* TASK DESCRIPTION:
Each line that includes the word "ruler" should be copied from the records.

* STORED DATA:
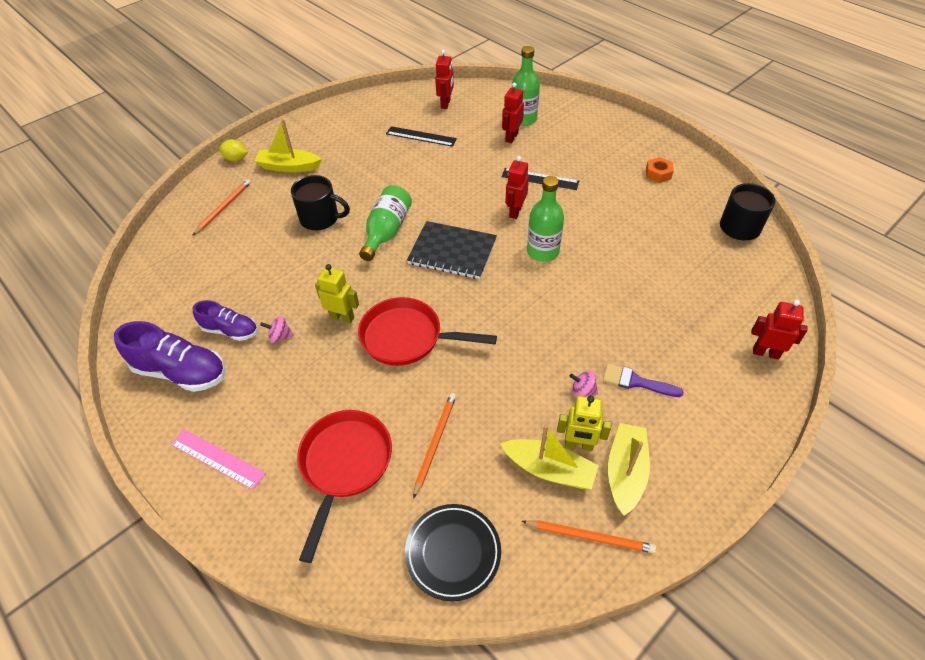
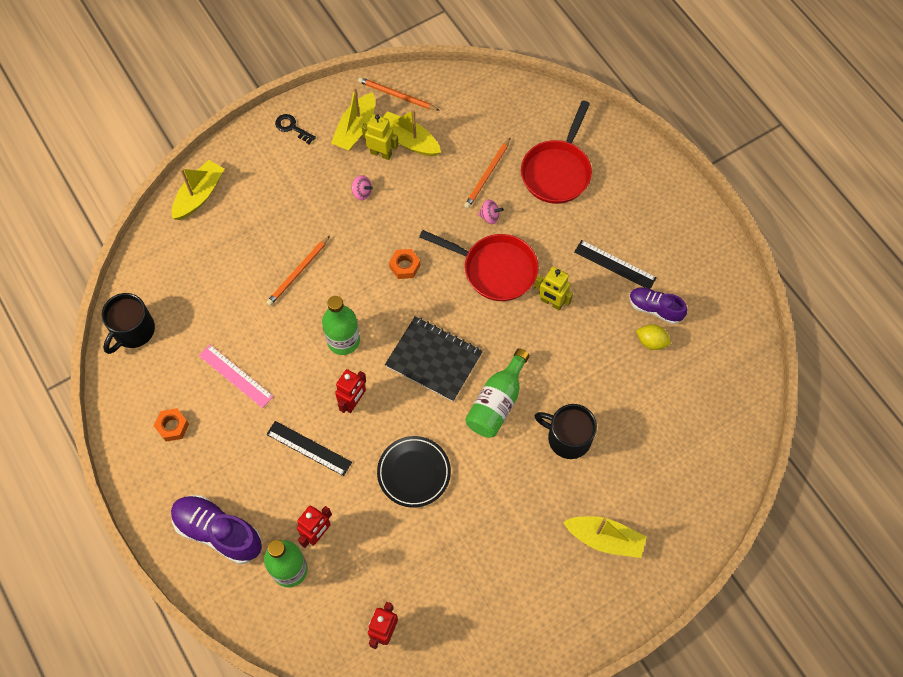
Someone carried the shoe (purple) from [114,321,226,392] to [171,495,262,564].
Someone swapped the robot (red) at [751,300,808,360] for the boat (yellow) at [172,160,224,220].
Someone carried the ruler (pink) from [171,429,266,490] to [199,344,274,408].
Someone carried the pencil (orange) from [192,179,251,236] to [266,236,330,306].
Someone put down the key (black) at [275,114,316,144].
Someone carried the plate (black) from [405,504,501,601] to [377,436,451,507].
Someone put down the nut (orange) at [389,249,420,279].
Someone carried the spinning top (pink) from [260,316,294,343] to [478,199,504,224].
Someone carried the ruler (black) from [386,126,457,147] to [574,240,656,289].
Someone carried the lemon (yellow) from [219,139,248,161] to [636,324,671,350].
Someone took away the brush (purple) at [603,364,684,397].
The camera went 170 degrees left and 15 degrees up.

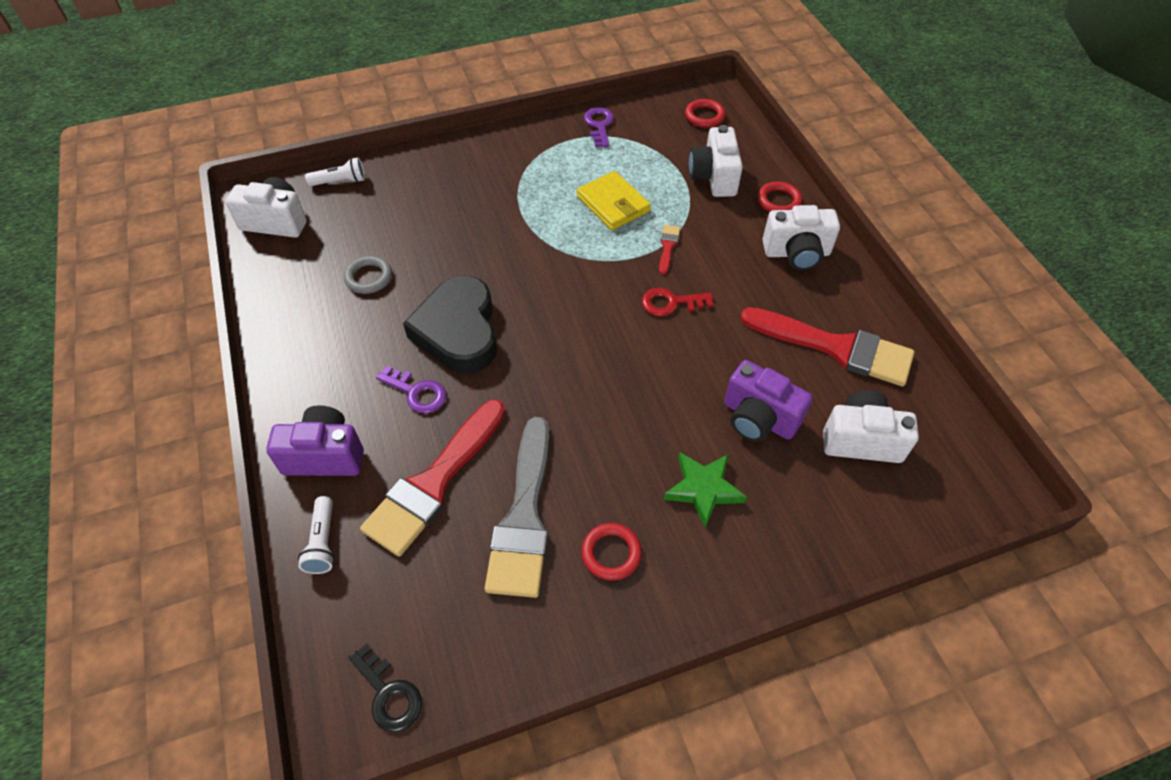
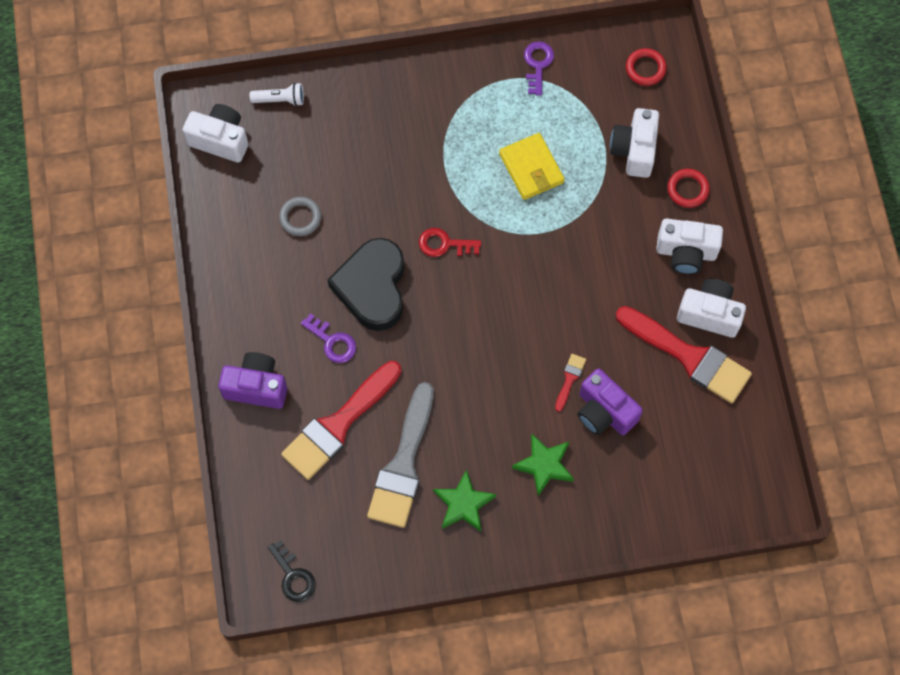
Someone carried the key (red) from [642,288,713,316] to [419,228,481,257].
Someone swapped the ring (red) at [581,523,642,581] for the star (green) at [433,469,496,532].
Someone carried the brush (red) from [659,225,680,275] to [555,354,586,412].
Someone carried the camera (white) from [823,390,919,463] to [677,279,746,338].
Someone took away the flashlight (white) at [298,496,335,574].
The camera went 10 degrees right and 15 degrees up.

...

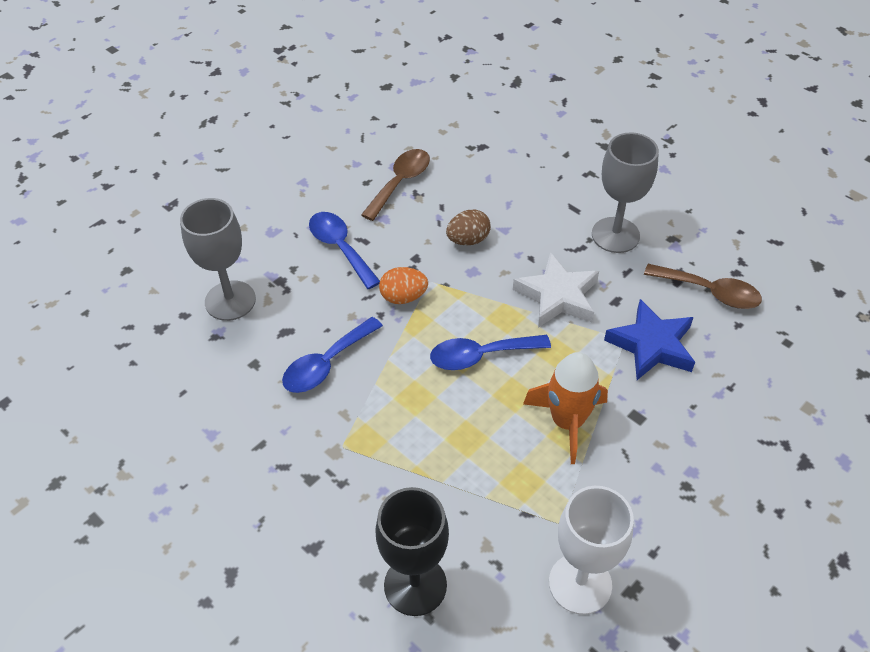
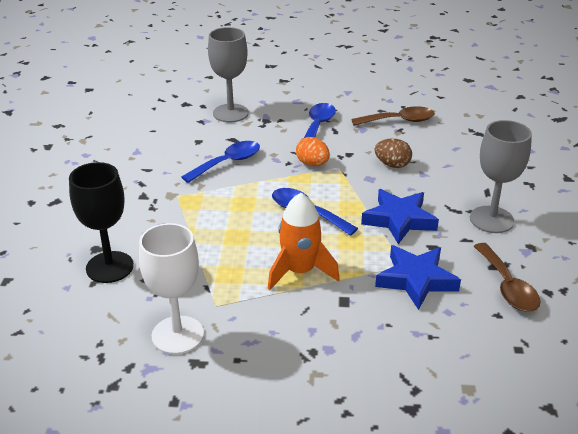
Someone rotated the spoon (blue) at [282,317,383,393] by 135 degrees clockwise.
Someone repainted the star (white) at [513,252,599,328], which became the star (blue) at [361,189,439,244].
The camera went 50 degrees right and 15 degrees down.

==

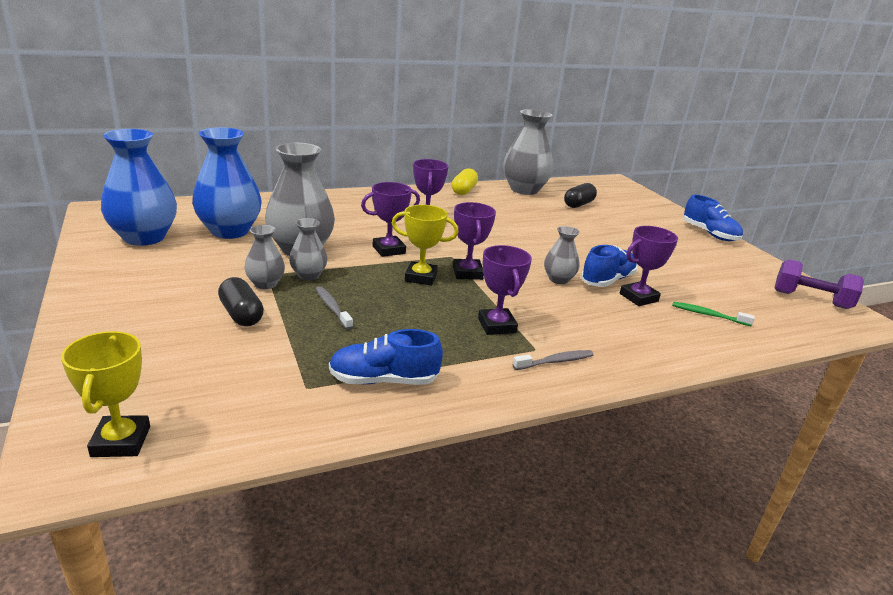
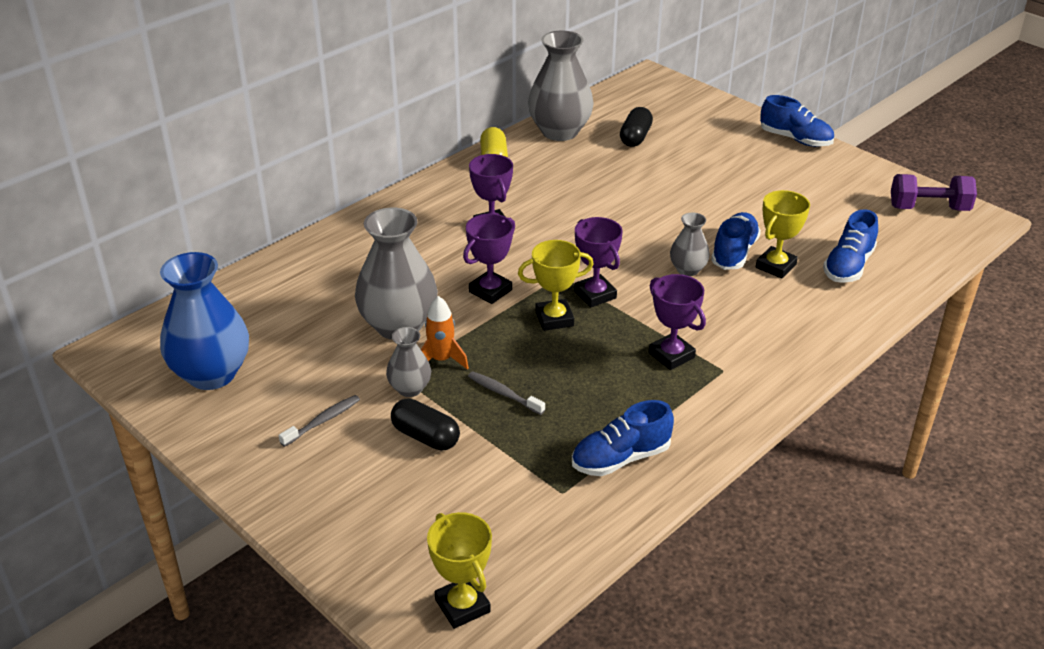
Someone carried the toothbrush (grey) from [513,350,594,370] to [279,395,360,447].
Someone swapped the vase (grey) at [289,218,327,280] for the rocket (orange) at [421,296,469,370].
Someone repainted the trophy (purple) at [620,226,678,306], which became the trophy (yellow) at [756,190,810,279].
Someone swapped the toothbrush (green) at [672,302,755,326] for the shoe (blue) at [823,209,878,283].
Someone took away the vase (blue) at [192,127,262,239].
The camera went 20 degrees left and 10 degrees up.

* OUTPUT:
Someone carried the ruler (pink) from [171,429,266,490] to [199,344,274,408].
Someone carried the ruler (black) from [386,126,457,147] to [574,240,656,289].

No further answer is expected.